(Saved entries)
_ _ _

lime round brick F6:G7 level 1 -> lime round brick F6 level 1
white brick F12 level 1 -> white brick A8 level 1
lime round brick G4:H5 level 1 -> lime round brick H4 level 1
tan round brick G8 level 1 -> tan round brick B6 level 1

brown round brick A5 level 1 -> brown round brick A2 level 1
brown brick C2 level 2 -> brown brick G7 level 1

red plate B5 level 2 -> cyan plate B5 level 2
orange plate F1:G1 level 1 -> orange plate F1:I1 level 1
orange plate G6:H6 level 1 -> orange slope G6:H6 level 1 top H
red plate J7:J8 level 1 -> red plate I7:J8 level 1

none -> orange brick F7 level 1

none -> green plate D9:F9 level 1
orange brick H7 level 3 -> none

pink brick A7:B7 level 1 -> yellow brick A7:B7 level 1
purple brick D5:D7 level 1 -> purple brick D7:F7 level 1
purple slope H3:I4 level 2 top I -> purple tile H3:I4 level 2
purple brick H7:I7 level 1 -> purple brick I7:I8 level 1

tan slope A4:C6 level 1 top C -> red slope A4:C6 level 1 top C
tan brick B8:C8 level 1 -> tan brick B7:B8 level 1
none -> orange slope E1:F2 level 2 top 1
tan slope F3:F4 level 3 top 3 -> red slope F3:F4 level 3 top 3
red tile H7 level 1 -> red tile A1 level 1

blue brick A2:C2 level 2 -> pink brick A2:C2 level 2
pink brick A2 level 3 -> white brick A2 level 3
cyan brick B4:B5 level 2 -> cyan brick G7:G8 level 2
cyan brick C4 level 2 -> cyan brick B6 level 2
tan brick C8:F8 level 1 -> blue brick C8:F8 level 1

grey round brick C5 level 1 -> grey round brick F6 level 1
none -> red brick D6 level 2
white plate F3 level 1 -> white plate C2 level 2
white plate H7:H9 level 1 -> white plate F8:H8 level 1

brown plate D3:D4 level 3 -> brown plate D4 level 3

_ _ _

**WHAT THIS TASK INVOLVES**
Each record must be output exactly, with none omitted.

**EXPECTED ANSWER**
lime round brick F6:G7 level 1 -> lime round brick F6 level 1
white brick F12 level 1 -> white brick A8 level 1
lime round brick G4:H5 level 1 -> lime round brick H4 level 1
tan round brick G8 level 1 -> tan round brick B6 level 1

brown round brick A5 level 1 -> brown round brick A2 level 1
brown brick C2 level 2 -> brown brick G7 level 1

red plate B5 level 2 -> cyan plate B5 level 2
orange plate F1:G1 level 1 -> orange plate F1:I1 level 1
orange plate G6:H6 level 1 -> orange slope G6:H6 level 1 top H
red plate J7:J8 level 1 -> red plate I7:J8 level 1

none -> orange brick F7 level 1

none -> green plate D9:F9 level 1
orange brick H7 level 3 -> none

pink brick A7:B7 level 1 -> yellow brick A7:B7 level 1
purple brick D5:D7 level 1 -> purple brick D7:F7 level 1
purple slope H3:I4 level 2 top I -> purple tile H3:I4 level 2
purple brick H7:I7 level 1 -> purple brick I7:I8 level 1

tan slope A4:C6 level 1 top C -> red slope A4:C6 level 1 top C
tan brick B8:C8 level 1 -> tan brick B7:B8 level 1
none -> orange slope E1:F2 level 2 top 1
tan slope F3:F4 level 3 top 3 -> red slope F3:F4 level 3 top 3
red tile H7 level 1 -> red tile A1 level 1

blue brick A2:C2 level 2 -> pink brick A2:C2 level 2
pink brick A2 level 3 -> white brick A2 level 3
cyan brick B4:B5 level 2 -> cyan brick G7:G8 level 2
cyan brick C4 level 2 -> cyan brick B6 level 2
tan brick C8:F8 level 1 -> blue brick C8:F8 level 1

grey round brick C5 level 1 -> grey round brick F6 level 1
none -> red brick D6 level 2
white plate F3 level 1 -> white plate C2 level 2
white plate H7:H9 level 1 -> white plate F8:H8 level 1

brown plate D3:D4 level 3 -> brown plate D4 level 3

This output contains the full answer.